§ **TASK DESCRIPTION**:
Only the lines from the one containing "187, 409, 238)" through the end of the listing belong in the answer, repeated exactly, with no pictures.

§ **PROVIDED INFORMATION**:
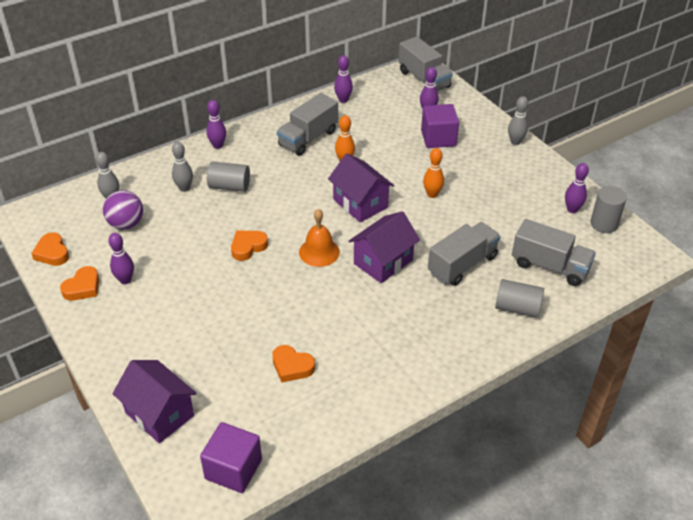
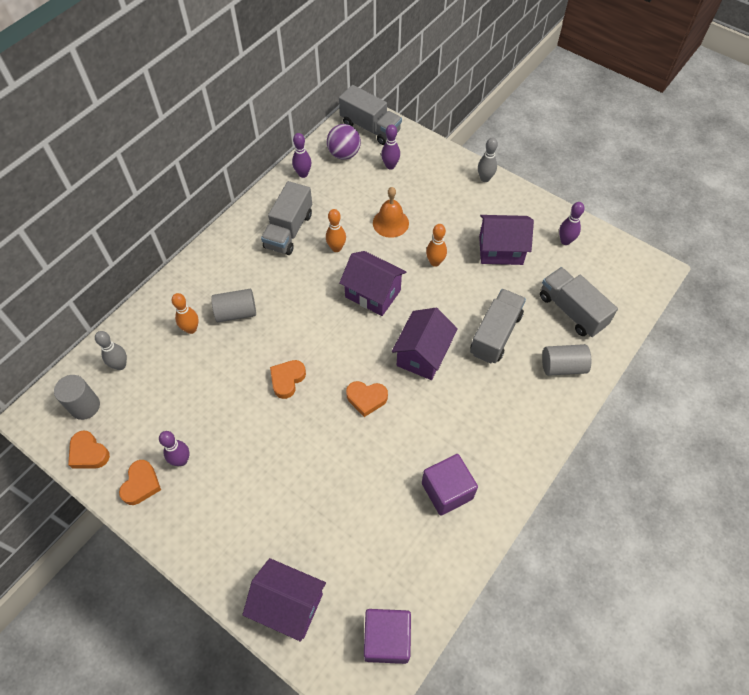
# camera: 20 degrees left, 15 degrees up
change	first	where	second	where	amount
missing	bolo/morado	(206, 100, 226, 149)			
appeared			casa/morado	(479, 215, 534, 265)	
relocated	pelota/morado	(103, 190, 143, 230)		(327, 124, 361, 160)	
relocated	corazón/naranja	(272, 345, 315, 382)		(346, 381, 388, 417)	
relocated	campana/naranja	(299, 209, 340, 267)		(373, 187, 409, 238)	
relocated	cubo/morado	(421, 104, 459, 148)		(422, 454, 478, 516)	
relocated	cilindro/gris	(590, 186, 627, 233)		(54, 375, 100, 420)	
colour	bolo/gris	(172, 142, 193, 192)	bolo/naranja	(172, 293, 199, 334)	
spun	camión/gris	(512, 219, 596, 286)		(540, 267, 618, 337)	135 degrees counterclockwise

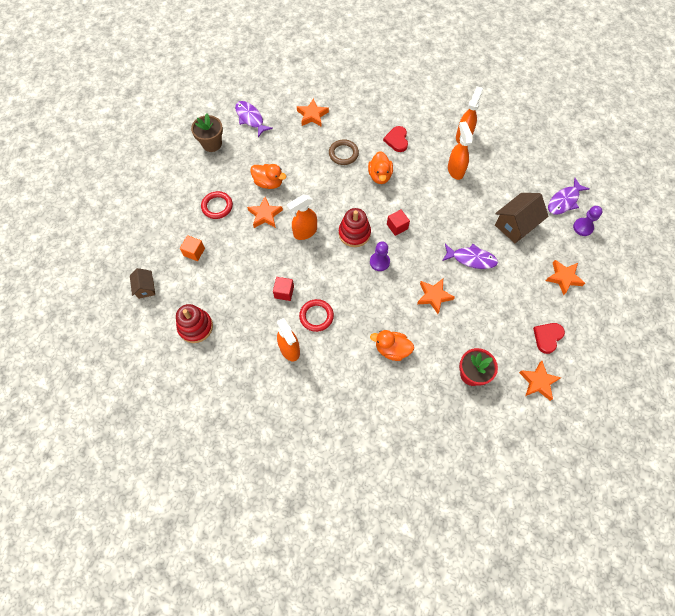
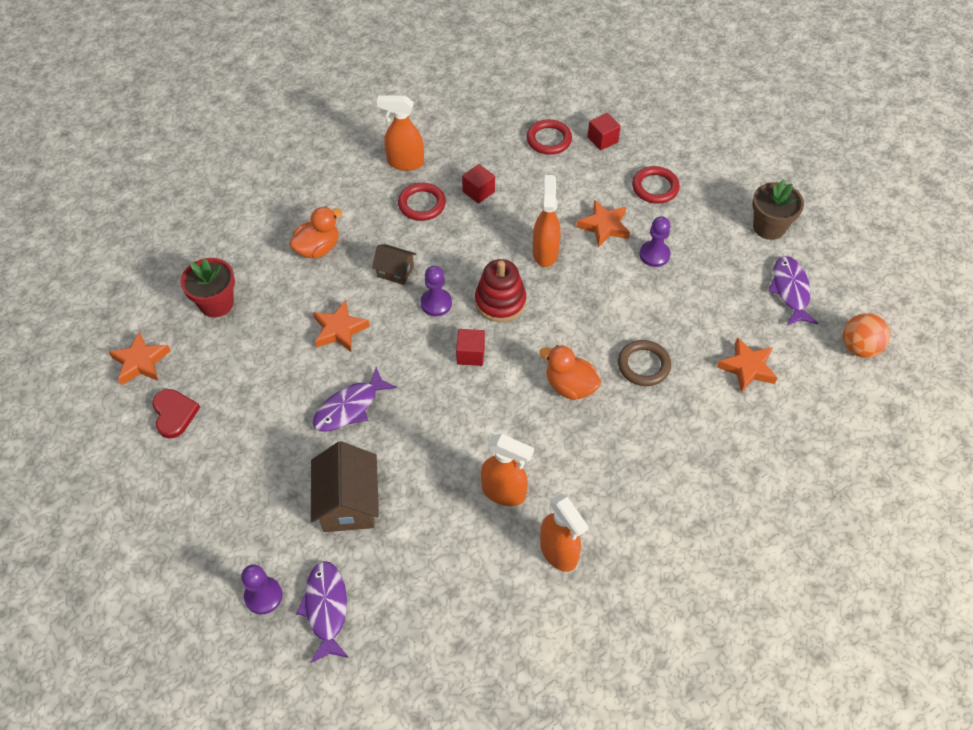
# camera: 125 degrees right, 10 degrees down
change	first	where	second	where	amount
missing	juguete apilable/rojo	(176, 304, 213, 343)			
missing	corazón/rojo	(383, 126, 408, 152)			
missing	estrella/naranja	(545, 260, 585, 295)			
appeared			anillo/rojo	(526, 119, 572, 155)	
appeared			pelota/naranja	(843, 313, 890, 358)	
relocated	casa/marrón	(130, 268, 155, 299)		(372, 244, 416, 285)	
exchanged	pato/naranja	(250, 164, 286, 189)	peón/morado	(639, 216, 671, 267)	
colour	cubo/naranja	(180, 235, 205, 261)	cubo/rojo	(588, 113, 621, 151)	
spun	pez/morado	(235, 101, 273, 137)		(768, 256, 818, 325)	90 degrees counterclockwise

§ **RESPONSE BELOW**:
relocated	campana/naranja	(299, 209, 340, 267)		(373, 187, 409, 238)	
relocated	cubo/morado	(421, 104, 459, 148)		(422, 454, 478, 516)	
relocated	cilindro/gris	(590, 186, 627, 233)		(54, 375, 100, 420)	
colour	bolo/gris	(172, 142, 193, 192)	bolo/naranja	(172, 293, 199, 334)	
spun	camión/gris	(512, 219, 596, 286)		(540, 267, 618, 337)	135 degrees counterclockwise

# camera: 125 degrees right, 10 degrees down
change	first	where	second	where	amount
missing	juguete apilable/rojo	(176, 304, 213, 343)			
missing	corazón/rojo	(383, 126, 408, 152)			
missing	estrella/naranja	(545, 260, 585, 295)			
appeared			anillo/rojo	(526, 119, 572, 155)	
appeared			pelota/naranja	(843, 313, 890, 358)	
relocated	casa/marrón	(130, 268, 155, 299)		(372, 244, 416, 285)	
exchanged	pato/naranja	(250, 164, 286, 189)	peón/morado	(639, 216, 671, 267)	
colour	cubo/naranja	(180, 235, 205, 261)	cubo/rojo	(588, 113, 621, 151)	
spun	pez/morado	(235, 101, 273, 137)		(768, 256, 818, 325)	90 degrees counterclockwise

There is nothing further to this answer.